### The input
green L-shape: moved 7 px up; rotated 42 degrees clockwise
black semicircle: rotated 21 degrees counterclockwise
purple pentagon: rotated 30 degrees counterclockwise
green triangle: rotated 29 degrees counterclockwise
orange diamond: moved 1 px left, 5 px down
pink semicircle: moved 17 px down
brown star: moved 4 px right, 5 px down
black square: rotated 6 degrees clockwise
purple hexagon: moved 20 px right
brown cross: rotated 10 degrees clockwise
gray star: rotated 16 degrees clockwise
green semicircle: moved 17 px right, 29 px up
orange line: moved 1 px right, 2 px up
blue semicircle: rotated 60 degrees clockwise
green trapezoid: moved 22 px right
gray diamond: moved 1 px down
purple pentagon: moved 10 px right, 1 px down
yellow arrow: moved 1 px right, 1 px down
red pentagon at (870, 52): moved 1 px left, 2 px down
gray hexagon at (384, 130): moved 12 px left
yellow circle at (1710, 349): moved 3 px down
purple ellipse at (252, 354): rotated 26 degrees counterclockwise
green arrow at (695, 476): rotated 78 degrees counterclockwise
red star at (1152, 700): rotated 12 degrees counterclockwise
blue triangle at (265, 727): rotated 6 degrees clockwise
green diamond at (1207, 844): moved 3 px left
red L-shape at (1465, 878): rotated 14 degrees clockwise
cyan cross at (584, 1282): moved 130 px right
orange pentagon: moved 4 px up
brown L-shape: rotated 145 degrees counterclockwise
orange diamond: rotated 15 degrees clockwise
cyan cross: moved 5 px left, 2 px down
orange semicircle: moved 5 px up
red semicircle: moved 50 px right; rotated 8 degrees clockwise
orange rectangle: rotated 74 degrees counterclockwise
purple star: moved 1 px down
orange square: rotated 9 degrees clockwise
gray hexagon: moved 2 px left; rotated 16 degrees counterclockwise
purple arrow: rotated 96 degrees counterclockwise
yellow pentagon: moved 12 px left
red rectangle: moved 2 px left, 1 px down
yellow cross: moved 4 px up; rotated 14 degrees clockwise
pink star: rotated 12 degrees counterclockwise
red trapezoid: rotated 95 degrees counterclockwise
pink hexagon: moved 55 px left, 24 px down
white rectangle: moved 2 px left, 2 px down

### Requirement
Within the data above, the lines from the one with "orange pentagon: moved 4 px up" to the one with "orange square: rotated 9 degrees clockwise" must be repeated exactly; no other line belongs in the answer.

### Answer section
orange pentagon: moved 4 px up
brown L-shape: rotated 145 degrees counterclockwise
orange diamond: rotated 15 degrees clockwise
cyan cross: moved 5 px left, 2 px down
orange semicircle: moved 5 px up
red semicircle: moved 50 px right; rotated 8 degrees clockwise
orange rectangle: rotated 74 degrees counterclockwise
purple star: moved 1 px down
orange square: rotated 9 degrees clockwise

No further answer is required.